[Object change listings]
* * *

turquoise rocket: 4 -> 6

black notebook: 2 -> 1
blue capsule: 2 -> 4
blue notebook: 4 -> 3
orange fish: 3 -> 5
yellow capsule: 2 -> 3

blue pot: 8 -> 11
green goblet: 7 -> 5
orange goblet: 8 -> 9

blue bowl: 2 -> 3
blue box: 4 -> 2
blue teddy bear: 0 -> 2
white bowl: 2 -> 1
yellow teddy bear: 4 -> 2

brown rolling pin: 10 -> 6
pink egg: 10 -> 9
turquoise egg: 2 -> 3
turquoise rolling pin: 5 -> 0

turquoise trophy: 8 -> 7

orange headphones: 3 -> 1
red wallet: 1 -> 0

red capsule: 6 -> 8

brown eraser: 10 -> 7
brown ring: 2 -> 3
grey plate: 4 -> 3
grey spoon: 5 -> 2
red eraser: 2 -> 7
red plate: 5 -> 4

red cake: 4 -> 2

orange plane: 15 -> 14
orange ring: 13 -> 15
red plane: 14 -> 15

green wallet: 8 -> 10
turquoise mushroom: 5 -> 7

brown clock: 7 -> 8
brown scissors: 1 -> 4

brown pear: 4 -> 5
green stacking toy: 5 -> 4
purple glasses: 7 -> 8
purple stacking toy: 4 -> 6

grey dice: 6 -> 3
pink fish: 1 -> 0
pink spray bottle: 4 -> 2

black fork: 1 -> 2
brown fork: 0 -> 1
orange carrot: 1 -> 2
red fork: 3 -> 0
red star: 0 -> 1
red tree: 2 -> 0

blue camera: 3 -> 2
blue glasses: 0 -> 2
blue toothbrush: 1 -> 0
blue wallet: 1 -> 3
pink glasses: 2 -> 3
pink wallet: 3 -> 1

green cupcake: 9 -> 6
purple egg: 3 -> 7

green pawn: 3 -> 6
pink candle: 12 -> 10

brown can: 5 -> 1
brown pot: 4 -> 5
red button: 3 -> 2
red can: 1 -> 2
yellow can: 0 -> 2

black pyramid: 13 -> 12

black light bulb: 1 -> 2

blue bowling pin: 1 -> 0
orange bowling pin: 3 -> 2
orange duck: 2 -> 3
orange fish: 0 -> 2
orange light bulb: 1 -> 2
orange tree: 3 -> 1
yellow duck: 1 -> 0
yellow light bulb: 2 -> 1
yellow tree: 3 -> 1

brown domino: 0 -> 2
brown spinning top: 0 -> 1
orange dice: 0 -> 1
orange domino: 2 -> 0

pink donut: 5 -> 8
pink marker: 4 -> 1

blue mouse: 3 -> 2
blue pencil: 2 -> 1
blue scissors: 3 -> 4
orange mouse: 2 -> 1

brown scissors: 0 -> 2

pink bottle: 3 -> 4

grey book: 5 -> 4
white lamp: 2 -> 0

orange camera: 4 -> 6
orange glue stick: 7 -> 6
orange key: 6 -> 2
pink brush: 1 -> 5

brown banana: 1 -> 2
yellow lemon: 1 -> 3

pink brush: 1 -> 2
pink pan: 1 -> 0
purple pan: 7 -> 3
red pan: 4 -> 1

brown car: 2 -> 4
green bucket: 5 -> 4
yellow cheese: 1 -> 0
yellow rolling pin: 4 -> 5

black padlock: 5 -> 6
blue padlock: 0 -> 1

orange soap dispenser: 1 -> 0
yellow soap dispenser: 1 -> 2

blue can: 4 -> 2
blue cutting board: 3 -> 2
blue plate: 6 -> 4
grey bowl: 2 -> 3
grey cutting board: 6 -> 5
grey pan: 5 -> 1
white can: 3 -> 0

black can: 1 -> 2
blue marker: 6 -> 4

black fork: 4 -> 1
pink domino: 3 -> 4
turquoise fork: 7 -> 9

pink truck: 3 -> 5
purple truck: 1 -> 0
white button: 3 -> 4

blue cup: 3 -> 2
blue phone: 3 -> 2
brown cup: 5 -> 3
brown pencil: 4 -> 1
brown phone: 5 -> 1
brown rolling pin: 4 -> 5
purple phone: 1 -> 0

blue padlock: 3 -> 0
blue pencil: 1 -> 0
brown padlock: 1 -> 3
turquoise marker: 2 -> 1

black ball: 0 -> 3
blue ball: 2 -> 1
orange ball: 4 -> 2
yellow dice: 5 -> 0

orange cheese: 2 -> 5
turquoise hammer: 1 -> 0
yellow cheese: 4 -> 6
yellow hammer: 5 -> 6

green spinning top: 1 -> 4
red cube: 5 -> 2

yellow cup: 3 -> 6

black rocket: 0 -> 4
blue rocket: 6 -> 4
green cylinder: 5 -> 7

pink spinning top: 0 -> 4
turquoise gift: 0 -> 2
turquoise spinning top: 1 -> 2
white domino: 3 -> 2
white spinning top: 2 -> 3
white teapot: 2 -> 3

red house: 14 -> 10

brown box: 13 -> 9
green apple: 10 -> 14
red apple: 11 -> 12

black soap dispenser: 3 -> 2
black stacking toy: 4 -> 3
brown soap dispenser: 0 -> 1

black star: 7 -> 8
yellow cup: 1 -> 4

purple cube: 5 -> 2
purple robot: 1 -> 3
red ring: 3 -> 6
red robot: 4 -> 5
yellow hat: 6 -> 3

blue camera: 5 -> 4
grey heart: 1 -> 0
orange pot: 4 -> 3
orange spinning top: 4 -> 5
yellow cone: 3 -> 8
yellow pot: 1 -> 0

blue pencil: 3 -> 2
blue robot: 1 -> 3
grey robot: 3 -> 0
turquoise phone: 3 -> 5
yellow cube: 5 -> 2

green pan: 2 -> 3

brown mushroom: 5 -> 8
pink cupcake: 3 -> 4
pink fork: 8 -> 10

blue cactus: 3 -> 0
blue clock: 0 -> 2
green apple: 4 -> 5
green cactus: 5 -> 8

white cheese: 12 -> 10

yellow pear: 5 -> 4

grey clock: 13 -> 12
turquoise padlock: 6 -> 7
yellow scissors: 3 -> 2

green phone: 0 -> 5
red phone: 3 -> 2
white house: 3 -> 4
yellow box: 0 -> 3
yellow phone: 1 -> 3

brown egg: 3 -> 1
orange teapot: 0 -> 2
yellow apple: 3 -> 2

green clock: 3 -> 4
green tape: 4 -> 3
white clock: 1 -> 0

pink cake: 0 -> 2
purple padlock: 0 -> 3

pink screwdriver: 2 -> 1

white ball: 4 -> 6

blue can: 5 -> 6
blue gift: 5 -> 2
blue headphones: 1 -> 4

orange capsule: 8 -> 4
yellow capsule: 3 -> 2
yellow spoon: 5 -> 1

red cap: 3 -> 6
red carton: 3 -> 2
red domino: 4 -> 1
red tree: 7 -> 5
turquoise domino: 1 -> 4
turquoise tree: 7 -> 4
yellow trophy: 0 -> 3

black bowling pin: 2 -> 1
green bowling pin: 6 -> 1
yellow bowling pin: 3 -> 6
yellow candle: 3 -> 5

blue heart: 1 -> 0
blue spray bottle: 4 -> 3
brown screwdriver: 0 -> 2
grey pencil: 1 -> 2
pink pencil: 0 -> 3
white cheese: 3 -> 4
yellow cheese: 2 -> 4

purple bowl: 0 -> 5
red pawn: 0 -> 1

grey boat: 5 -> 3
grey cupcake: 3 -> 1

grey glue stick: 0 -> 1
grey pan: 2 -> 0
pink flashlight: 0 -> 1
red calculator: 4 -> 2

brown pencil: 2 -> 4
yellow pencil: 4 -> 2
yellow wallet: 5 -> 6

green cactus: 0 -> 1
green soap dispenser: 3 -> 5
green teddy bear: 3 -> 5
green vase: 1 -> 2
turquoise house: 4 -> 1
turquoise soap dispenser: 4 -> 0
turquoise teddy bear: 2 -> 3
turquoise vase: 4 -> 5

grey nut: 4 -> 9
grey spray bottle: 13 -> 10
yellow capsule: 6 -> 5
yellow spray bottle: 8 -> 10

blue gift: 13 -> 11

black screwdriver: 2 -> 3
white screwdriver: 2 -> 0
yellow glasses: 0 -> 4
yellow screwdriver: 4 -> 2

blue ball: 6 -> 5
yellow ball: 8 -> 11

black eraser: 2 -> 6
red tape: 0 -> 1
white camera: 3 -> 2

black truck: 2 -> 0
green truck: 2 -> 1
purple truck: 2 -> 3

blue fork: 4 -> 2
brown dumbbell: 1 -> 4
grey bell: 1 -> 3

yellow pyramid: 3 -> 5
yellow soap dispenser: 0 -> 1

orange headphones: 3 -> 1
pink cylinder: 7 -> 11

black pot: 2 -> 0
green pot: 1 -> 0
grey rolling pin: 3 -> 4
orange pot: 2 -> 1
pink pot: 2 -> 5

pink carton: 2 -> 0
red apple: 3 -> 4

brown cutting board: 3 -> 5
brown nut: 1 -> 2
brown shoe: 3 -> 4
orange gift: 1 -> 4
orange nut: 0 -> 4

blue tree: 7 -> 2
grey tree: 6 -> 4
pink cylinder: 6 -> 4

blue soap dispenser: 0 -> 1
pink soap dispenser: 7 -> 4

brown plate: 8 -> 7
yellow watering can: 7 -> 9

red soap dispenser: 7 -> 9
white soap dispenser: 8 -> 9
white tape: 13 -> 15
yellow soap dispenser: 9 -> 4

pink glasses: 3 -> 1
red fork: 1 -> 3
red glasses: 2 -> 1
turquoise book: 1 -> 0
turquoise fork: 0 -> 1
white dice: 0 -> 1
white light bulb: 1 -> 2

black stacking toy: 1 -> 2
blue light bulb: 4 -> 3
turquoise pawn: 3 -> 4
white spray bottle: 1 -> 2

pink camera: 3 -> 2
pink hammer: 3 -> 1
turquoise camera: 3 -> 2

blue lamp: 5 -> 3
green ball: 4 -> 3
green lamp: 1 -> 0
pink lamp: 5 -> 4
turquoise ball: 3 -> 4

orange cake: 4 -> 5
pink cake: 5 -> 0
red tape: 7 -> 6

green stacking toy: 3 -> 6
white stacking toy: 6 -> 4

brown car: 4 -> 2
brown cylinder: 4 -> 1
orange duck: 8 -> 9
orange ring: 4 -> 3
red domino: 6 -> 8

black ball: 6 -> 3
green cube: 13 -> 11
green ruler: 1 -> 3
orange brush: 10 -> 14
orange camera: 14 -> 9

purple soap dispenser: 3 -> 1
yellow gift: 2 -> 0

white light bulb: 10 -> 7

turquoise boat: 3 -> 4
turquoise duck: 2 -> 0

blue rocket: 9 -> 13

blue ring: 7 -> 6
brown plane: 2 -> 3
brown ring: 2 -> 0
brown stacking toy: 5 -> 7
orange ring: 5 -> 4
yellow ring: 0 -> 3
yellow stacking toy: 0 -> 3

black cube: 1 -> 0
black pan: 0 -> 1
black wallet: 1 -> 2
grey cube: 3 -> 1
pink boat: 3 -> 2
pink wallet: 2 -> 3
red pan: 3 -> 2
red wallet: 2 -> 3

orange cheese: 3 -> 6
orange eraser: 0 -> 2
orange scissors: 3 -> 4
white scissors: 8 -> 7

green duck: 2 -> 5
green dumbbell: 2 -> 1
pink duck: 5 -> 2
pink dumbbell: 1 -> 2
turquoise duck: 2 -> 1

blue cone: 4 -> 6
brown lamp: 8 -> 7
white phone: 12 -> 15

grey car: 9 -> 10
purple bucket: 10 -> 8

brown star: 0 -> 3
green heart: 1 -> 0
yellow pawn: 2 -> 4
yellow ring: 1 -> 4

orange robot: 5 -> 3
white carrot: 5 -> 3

* * *

Go through the records above and report how many lines contain "bowling". Write the number only.

:: Answer box ::
5